■ What needs to be done: Write out the data word for word and omit every picture.

■ Collected material:
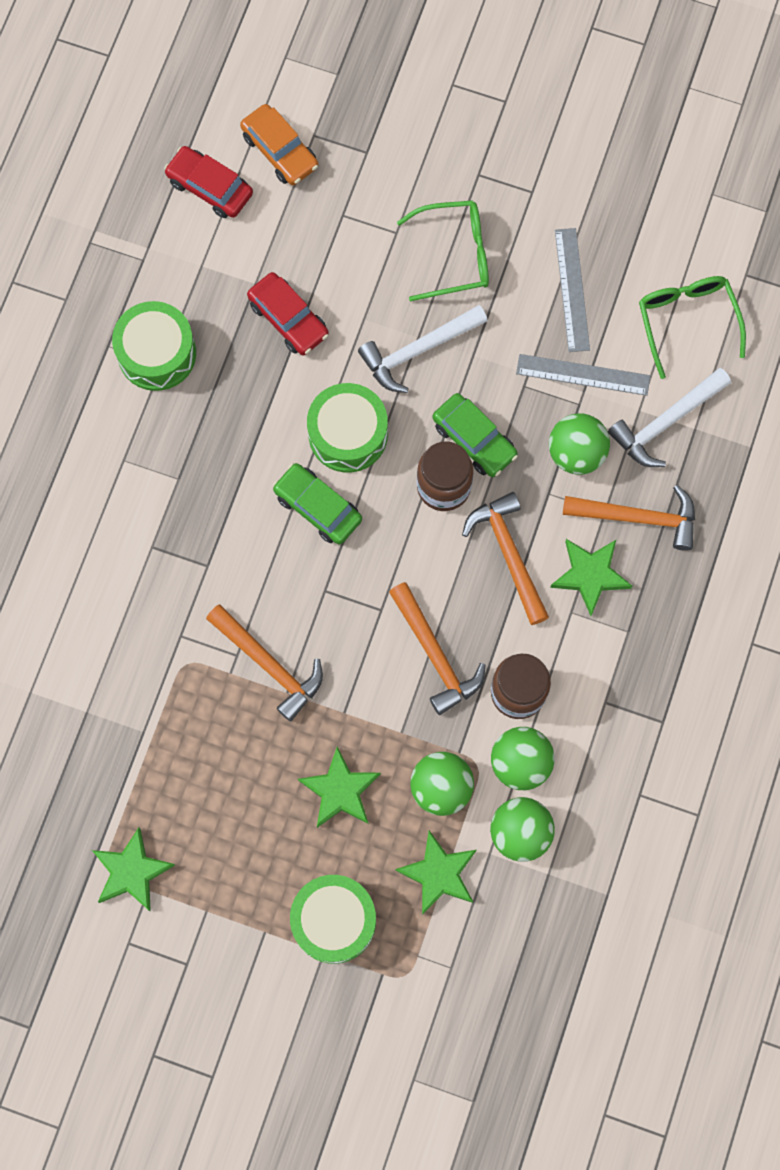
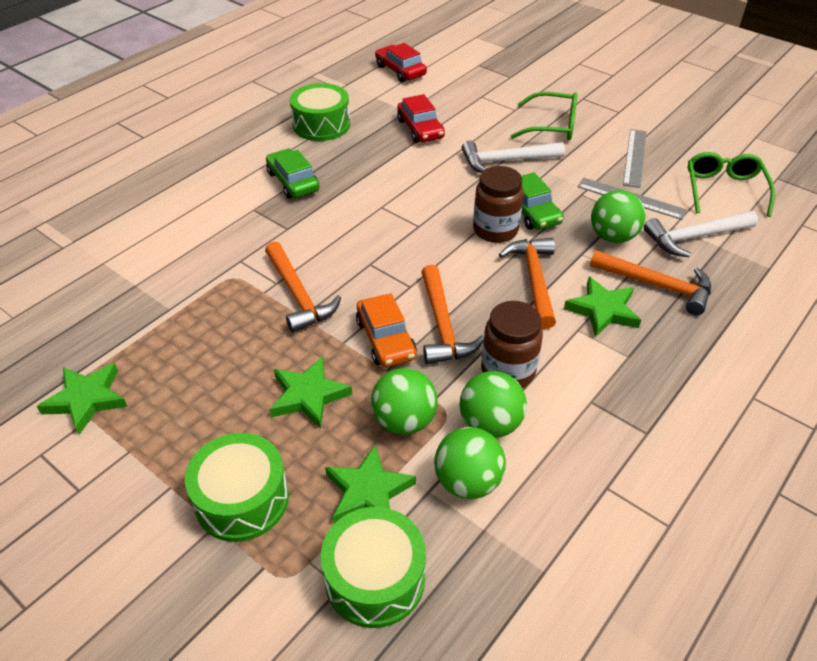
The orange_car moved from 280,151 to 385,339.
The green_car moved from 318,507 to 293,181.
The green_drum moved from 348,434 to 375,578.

■ Solution for this exercise:
The orange_car moved from 280,151 to 385,339.
The green_car moved from 318,507 to 293,181.
The green_drum moved from 348,434 to 375,578.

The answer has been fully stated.